• Task item
Reproduce the section of the listing that begins at the line containing "(579, 280) = (589, 406): grey" and finishes at the line containing "(369, 454) = (246, 455): none". Include both end lines and nothing beyond them.

• Available data
= = = = =

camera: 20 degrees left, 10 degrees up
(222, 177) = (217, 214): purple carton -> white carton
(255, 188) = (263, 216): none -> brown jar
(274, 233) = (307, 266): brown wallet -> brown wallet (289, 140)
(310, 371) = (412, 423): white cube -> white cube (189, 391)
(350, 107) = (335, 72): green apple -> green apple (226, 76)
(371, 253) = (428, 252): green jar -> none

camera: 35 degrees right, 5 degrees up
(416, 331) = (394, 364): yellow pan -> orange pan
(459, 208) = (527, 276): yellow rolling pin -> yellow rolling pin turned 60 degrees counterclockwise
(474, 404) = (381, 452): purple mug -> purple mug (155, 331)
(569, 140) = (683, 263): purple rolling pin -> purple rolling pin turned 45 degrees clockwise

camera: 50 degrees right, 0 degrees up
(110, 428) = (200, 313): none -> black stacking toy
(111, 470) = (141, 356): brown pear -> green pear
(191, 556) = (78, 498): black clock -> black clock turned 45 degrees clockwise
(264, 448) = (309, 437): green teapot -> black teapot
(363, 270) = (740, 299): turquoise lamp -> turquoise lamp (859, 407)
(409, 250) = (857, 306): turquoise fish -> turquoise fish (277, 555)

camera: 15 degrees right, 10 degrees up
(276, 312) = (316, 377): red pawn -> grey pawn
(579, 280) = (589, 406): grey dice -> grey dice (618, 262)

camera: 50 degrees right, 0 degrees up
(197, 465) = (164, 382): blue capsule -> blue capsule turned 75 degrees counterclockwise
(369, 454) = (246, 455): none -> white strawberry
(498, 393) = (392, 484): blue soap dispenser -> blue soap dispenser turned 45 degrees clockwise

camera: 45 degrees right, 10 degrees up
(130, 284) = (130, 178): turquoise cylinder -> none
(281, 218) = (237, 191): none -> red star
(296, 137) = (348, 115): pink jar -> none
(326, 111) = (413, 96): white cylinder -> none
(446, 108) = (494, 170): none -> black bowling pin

= = = = =

• Finished exercise
(579, 280) = (589, 406): grey dice -> grey dice (618, 262)

camera: 50 degrees right, 0 degrees up
(197, 465) = (164, 382): blue capsule -> blue capsule turned 75 degrees counterclockwise
(369, 454) = (246, 455): none -> white strawberry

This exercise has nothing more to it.